Top of INPUT
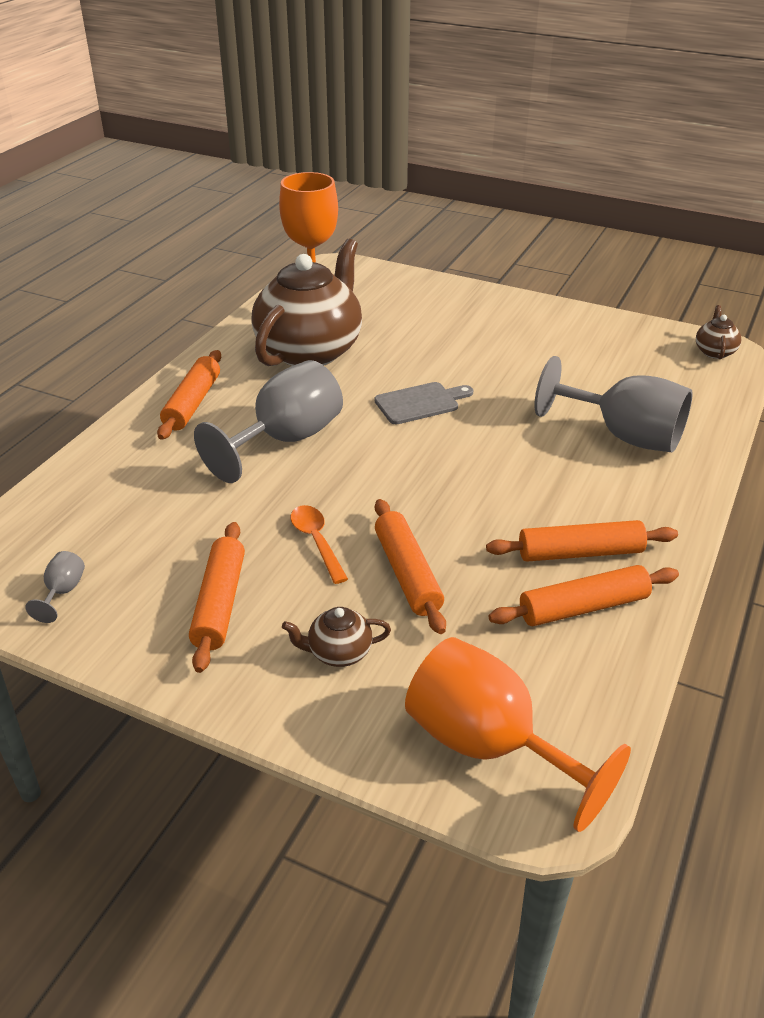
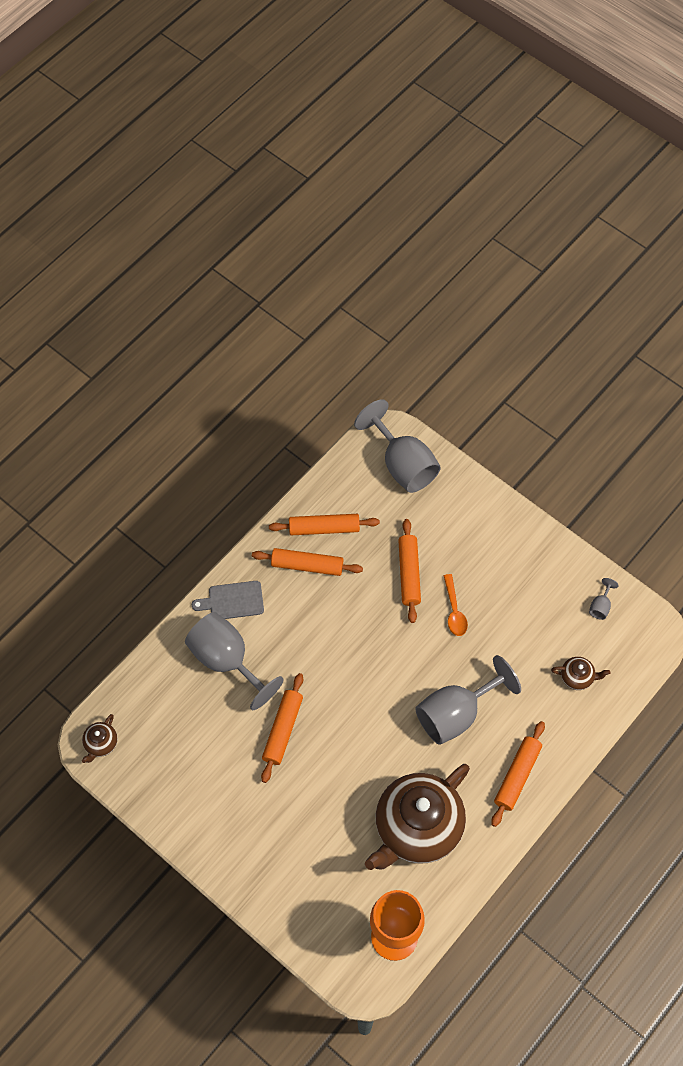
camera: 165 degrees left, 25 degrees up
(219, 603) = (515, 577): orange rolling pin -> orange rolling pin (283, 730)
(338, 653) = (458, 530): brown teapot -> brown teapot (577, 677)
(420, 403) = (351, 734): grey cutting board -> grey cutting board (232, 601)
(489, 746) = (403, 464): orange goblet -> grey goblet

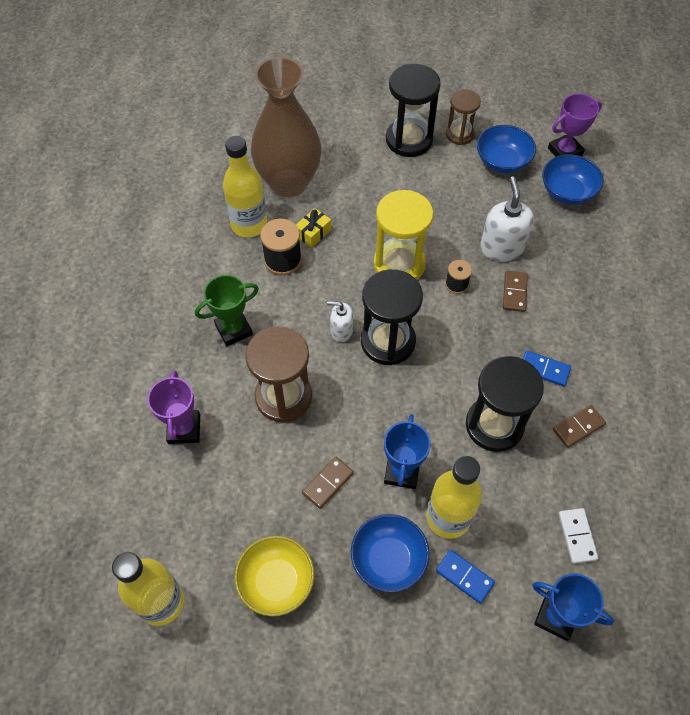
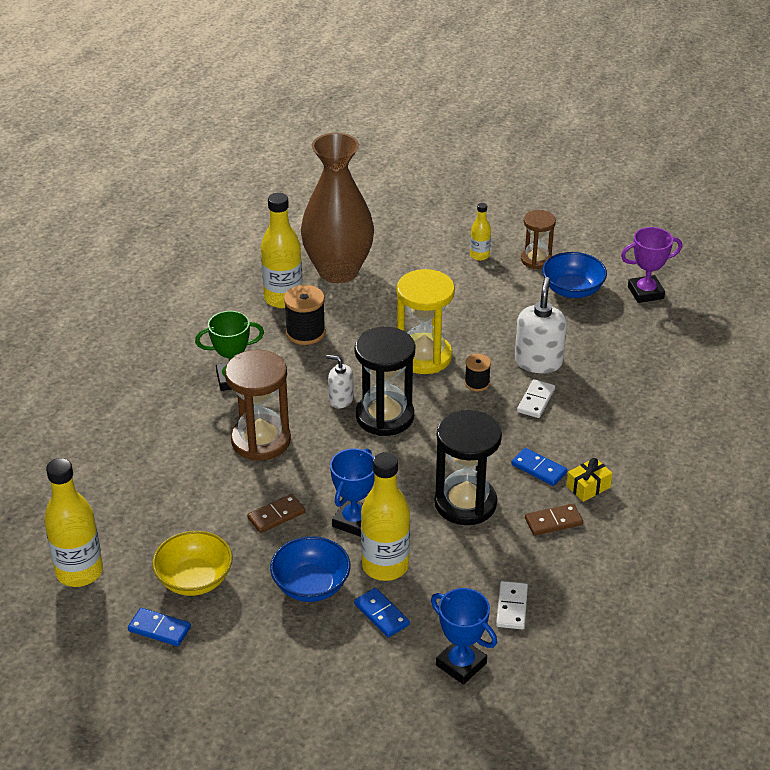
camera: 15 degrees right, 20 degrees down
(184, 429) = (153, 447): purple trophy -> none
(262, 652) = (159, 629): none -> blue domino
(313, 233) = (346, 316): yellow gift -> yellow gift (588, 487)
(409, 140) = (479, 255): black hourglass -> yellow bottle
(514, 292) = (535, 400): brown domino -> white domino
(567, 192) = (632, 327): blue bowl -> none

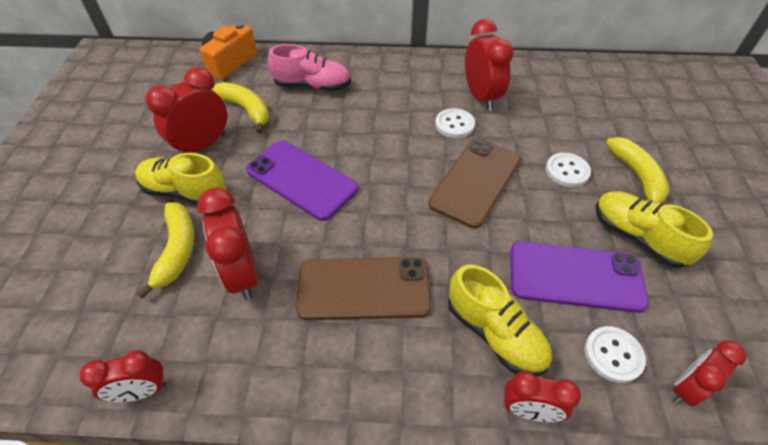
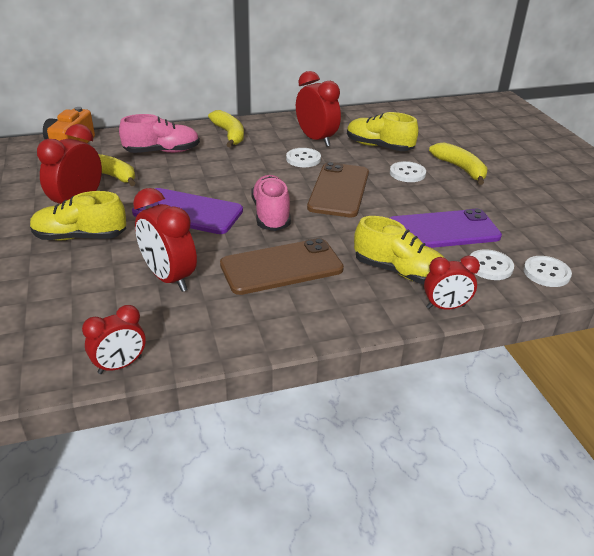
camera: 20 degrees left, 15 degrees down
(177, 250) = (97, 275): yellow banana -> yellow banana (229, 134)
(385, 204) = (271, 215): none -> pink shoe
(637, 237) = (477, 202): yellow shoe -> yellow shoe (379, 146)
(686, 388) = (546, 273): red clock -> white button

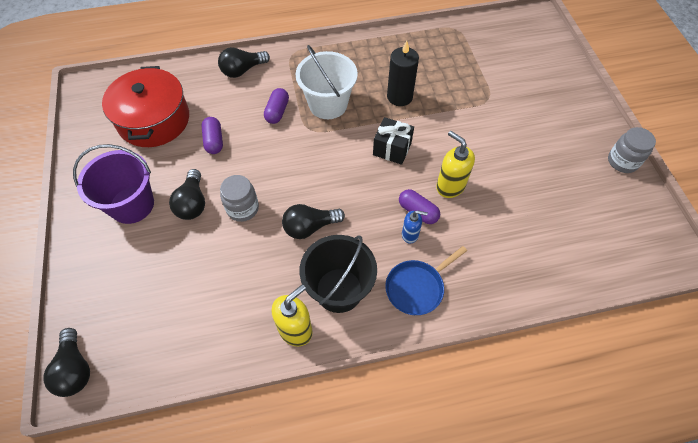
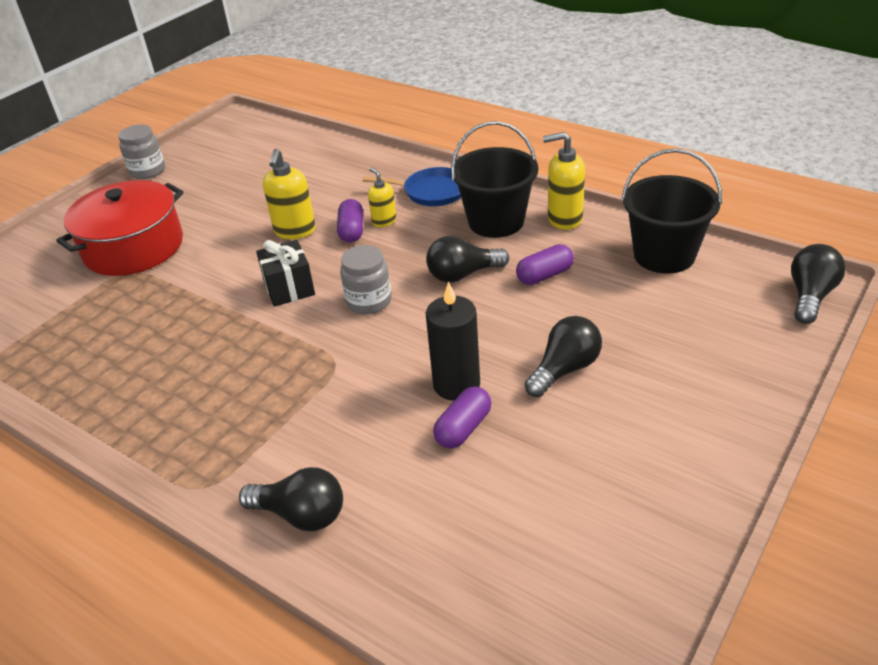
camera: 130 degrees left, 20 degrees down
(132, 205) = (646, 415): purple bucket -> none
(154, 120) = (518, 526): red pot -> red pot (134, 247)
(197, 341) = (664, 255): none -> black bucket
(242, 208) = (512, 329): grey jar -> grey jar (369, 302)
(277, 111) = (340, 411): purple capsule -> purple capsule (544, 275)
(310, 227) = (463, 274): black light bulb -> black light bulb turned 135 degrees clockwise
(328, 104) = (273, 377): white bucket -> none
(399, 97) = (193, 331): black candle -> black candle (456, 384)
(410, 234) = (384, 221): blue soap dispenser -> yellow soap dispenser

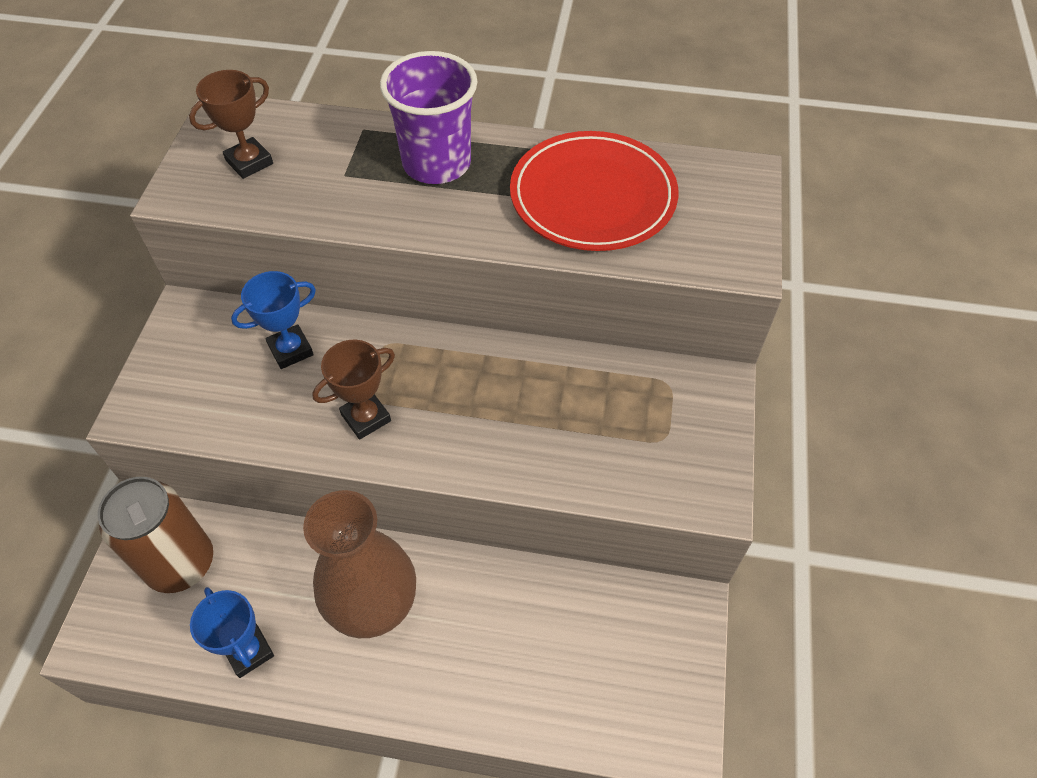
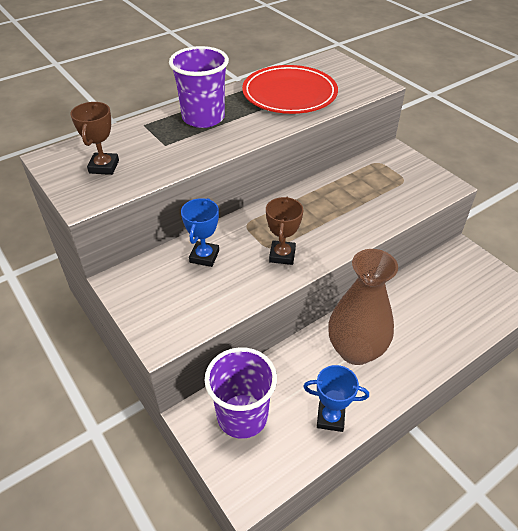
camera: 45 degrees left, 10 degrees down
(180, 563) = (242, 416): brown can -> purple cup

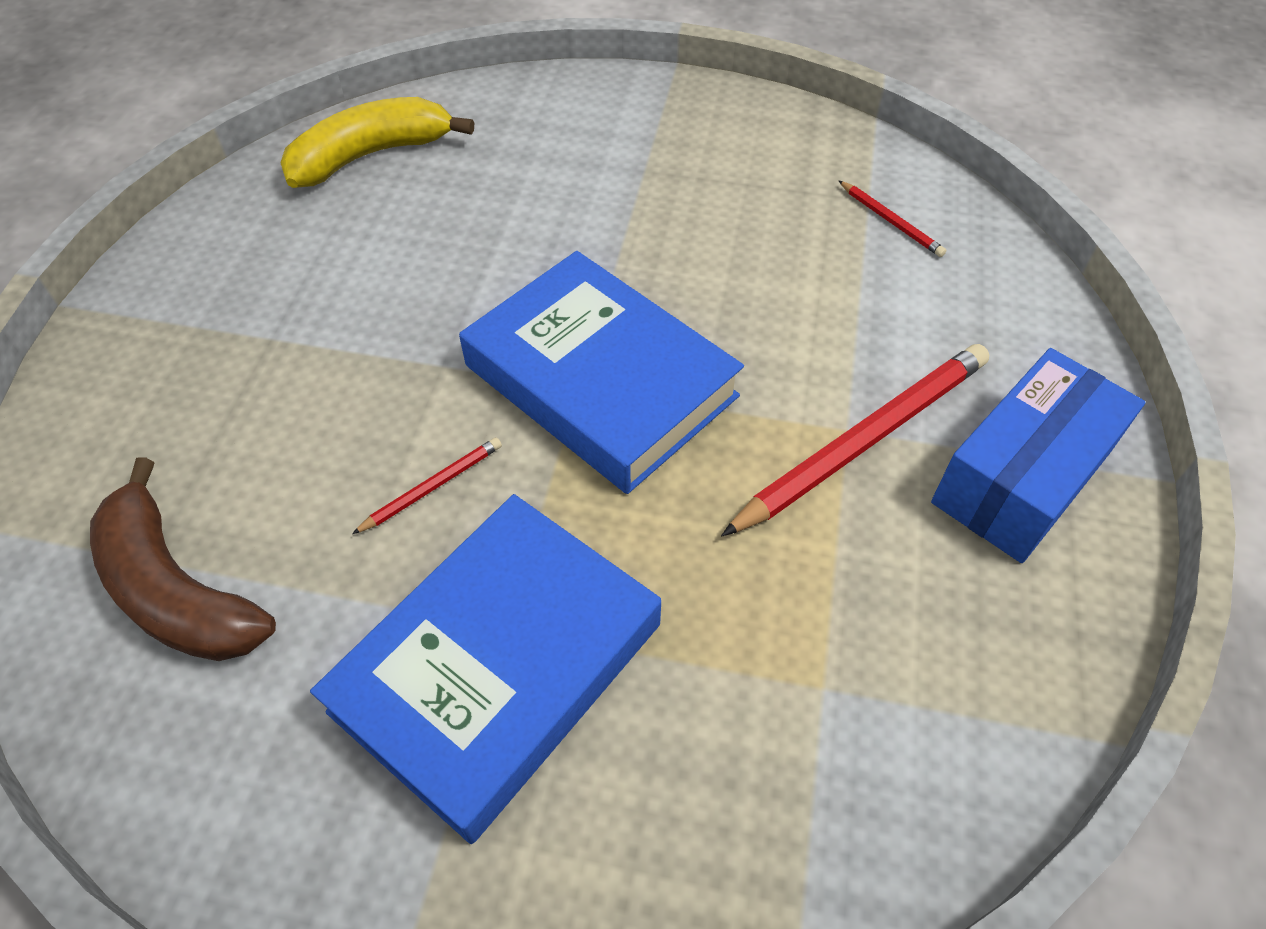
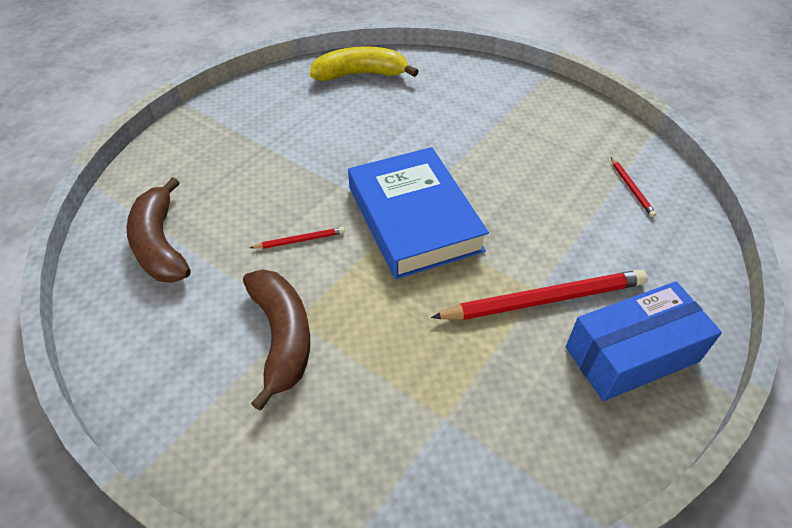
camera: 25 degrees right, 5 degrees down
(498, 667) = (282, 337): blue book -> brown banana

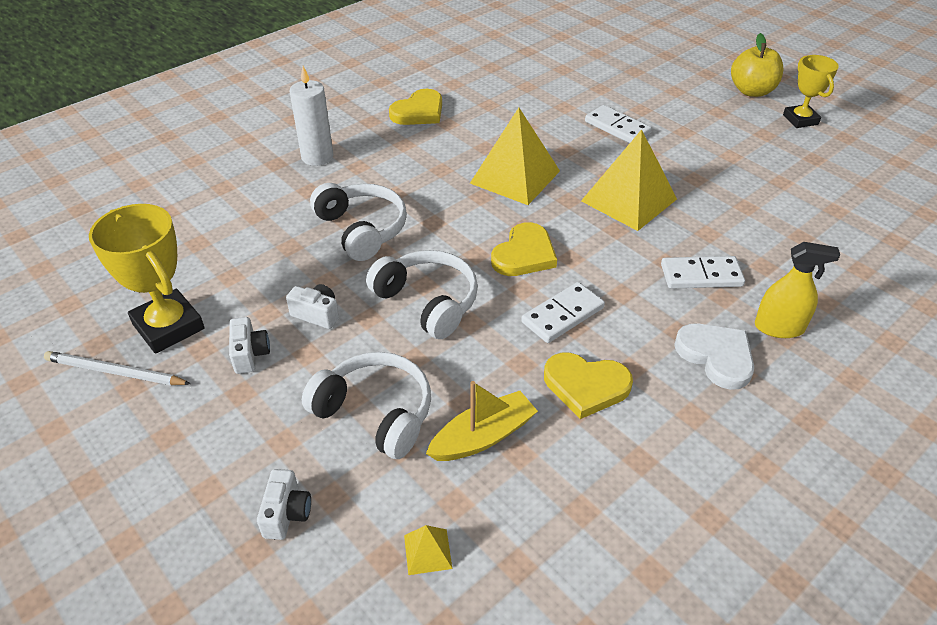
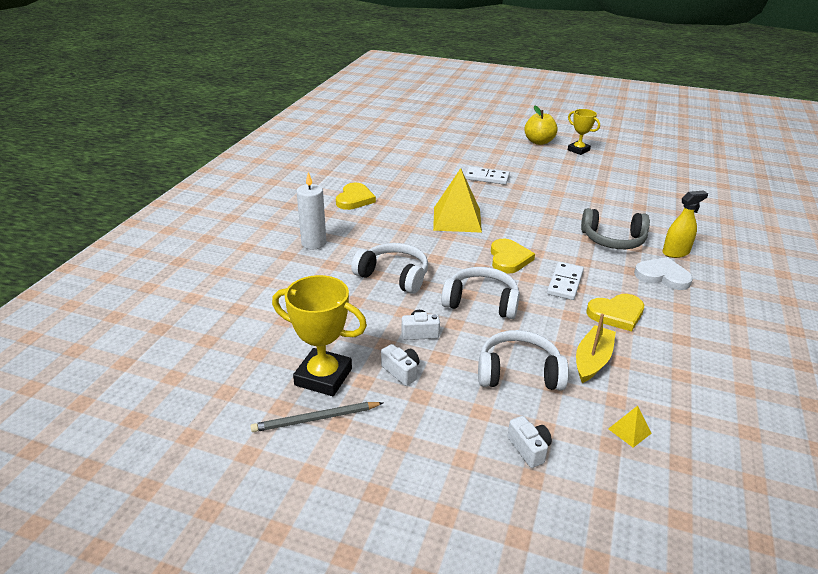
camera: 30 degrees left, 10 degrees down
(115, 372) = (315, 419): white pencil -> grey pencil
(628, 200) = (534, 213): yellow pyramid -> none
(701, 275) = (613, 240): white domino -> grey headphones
Bottom of INPUT
-- EXERCISE --
Pull out all lines from the listing that contain the string "camera".

-- SOLUTION FOR THIS TASK --
camera: 165 degrees left, 25 degrees up
camera: 15 degrees right, 20 degrees down
camera: 20 degrees left, 15 degrees down
camera: 130 degrees left, 20 degrees down
camera: 45 degrees left, 10 degrees down
camera: 25 degrees right, 5 degrees down
camera: 30 degrees left, 10 degrees down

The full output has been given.